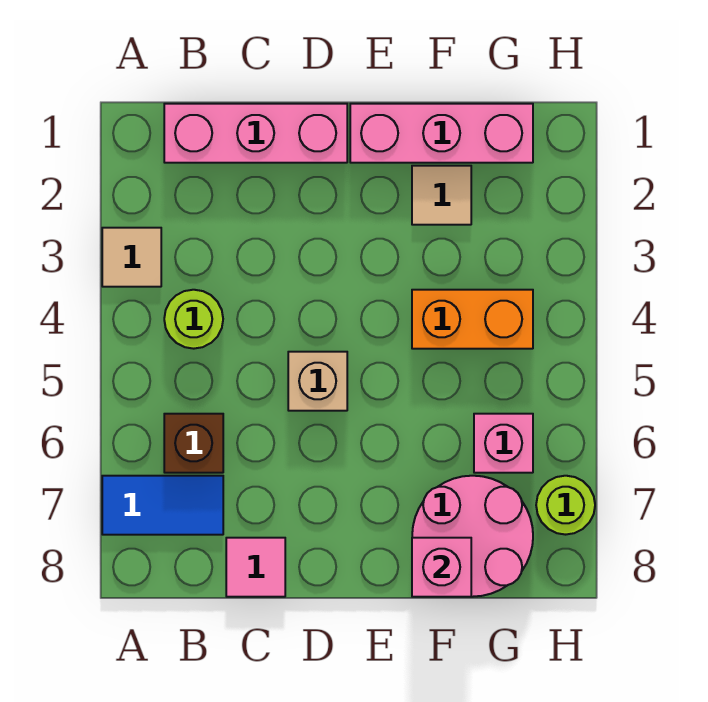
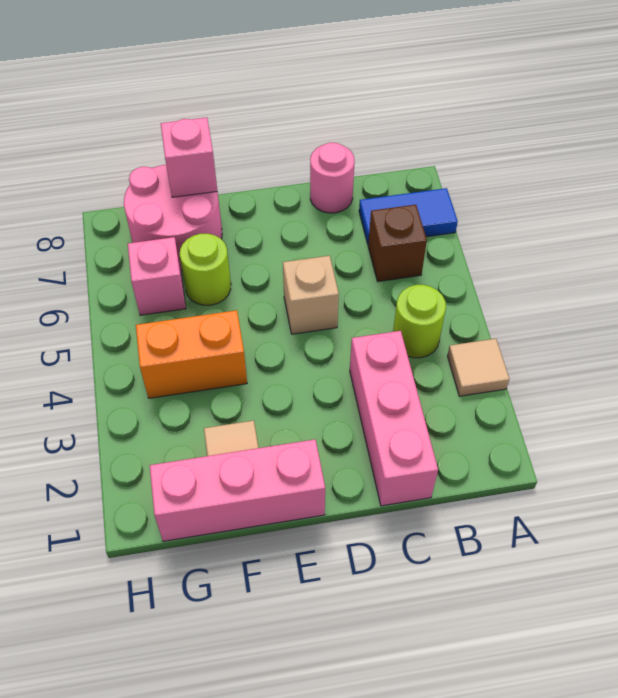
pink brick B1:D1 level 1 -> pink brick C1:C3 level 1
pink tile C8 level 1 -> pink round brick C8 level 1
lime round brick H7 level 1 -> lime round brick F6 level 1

==

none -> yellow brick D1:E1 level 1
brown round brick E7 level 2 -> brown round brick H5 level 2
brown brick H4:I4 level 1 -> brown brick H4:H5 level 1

==

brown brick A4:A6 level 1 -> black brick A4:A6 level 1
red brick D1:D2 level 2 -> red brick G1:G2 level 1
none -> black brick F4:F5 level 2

[Your assignment]: Look above for the line that contains "pink brick B1:D1". Starting there, transcribe every line exactly until you have copied the line that contains "lime round brick H7".

[Output for this exercise]:
pink brick B1:D1 level 1 -> pink brick C1:C3 level 1
pink tile C8 level 1 -> pink round brick C8 level 1
lime round brick H7 level 1 -> lime round brick F6 level 1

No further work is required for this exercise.